**Material shown**:
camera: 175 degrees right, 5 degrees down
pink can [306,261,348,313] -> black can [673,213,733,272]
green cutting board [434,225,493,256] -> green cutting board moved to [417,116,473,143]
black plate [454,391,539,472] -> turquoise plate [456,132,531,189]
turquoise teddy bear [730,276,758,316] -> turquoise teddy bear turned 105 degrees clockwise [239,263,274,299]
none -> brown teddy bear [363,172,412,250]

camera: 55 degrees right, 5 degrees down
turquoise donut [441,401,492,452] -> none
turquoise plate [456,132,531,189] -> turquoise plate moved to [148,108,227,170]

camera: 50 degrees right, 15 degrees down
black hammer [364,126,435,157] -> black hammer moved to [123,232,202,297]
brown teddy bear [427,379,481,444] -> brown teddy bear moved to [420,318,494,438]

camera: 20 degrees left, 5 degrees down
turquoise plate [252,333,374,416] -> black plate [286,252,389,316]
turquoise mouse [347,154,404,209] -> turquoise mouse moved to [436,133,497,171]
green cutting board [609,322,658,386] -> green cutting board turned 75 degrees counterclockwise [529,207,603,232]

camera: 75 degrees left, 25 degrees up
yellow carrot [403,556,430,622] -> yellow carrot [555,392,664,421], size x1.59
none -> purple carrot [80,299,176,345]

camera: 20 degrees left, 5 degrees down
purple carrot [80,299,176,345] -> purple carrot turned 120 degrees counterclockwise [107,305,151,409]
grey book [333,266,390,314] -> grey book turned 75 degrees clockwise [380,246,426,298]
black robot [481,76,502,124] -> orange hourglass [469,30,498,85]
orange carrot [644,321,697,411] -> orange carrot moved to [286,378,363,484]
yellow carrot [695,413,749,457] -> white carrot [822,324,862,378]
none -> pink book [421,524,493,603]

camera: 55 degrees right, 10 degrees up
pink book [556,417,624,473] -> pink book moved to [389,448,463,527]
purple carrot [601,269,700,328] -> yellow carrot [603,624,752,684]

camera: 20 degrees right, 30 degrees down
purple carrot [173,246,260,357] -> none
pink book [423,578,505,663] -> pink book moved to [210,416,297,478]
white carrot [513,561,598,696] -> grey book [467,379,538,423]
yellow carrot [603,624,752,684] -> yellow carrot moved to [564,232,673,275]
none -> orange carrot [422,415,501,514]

**Action item**: An exact restatement of the data is required.

**Response**:
camera: 175 degrees right, 5 degrees down
pink can [306,261,348,313] -> black can [673,213,733,272]
green cutting board [434,225,493,256] -> green cutting board moved to [417,116,473,143]
black plate [454,391,539,472] -> turquoise plate [456,132,531,189]
turquoise teddy bear [730,276,758,316] -> turquoise teddy bear turned 105 degrees clockwise [239,263,274,299]
none -> brown teddy bear [363,172,412,250]

camera: 55 degrees right, 5 degrees down
turquoise donut [441,401,492,452] -> none
turquoise plate [456,132,531,189] -> turquoise plate moved to [148,108,227,170]

camera: 50 degrees right, 15 degrees down
black hammer [364,126,435,157] -> black hammer moved to [123,232,202,297]
brown teddy bear [427,379,481,444] -> brown teddy bear moved to [420,318,494,438]

camera: 20 degrees left, 5 degrees down
turquoise plate [252,333,374,416] -> black plate [286,252,389,316]
turquoise mouse [347,154,404,209] -> turquoise mouse moved to [436,133,497,171]
green cutting board [609,322,658,386] -> green cutting board turned 75 degrees counterclockwise [529,207,603,232]

camera: 75 degrees left, 25 degrees up
yellow carrot [403,556,430,622] -> yellow carrot [555,392,664,421], size x1.59
none -> purple carrot [80,299,176,345]

camera: 20 degrees left, 5 degrees down
purple carrot [80,299,176,345] -> purple carrot turned 120 degrees counterclockwise [107,305,151,409]
grey book [333,266,390,314] -> grey book turned 75 degrees clockwise [380,246,426,298]
black robot [481,76,502,124] -> orange hourglass [469,30,498,85]
orange carrot [644,321,697,411] -> orange carrot moved to [286,378,363,484]
yellow carrot [695,413,749,457] -> white carrot [822,324,862,378]
none -> pink book [421,524,493,603]

camera: 55 degrees right, 10 degrees up
pink book [556,417,624,473] -> pink book moved to [389,448,463,527]
purple carrot [601,269,700,328] -> yellow carrot [603,624,752,684]

camera: 20 degrees right, 30 degrees down
purple carrot [173,246,260,357] -> none
pink book [423,578,505,663] -> pink book moved to [210,416,297,478]
white carrot [513,561,598,696] -> grey book [467,379,538,423]
yellow carrot [603,624,752,684] -> yellow carrot moved to [564,232,673,275]
none -> orange carrot [422,415,501,514]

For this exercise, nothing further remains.